[Goal of the exercise] A word-for-word copy is needed of the line containing "ciężarówka/pomarańczowy to ciężarówka/turkusowy" and every line after it through the end of the records below, leaving out all pictures.

Image sets with object changes

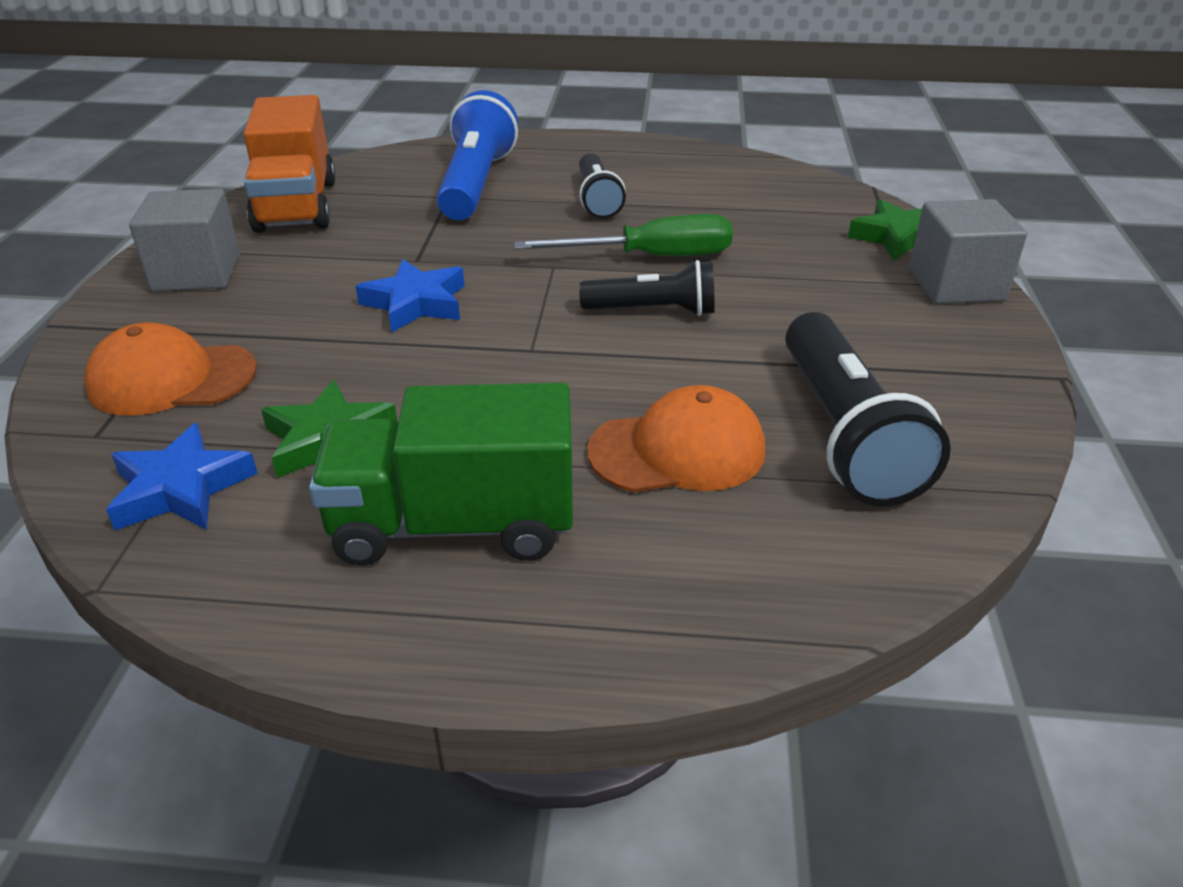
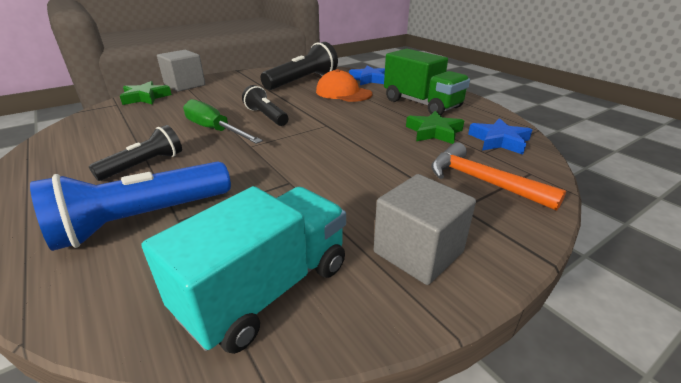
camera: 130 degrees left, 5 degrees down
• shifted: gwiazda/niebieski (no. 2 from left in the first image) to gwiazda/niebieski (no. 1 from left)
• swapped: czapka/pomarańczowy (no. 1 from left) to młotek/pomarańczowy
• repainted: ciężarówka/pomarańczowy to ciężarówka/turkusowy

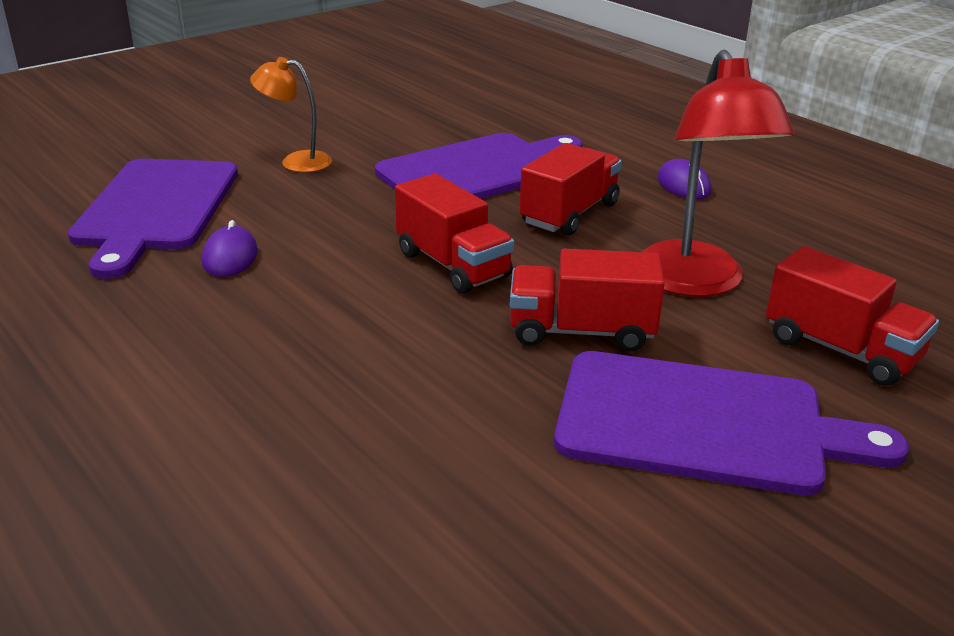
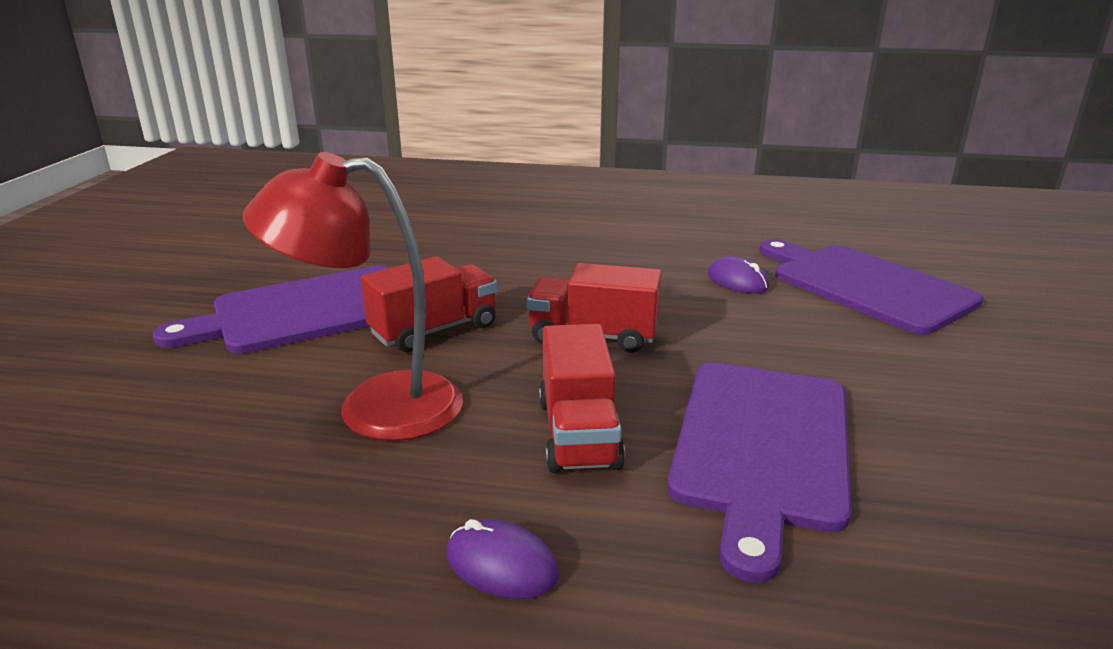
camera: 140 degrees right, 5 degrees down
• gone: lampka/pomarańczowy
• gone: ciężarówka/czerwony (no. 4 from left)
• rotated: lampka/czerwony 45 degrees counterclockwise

[Result of this task]
• repainted: ciężarówka/pomarańczowy to ciężarówka/turkusowy

camera: 140 degrees right, 5 degrees down
• gone: lampka/pomarańczowy
• gone: ciężarówka/czerwony (no. 4 from left)
• rotated: lampka/czerwony 45 degrees counterclockwise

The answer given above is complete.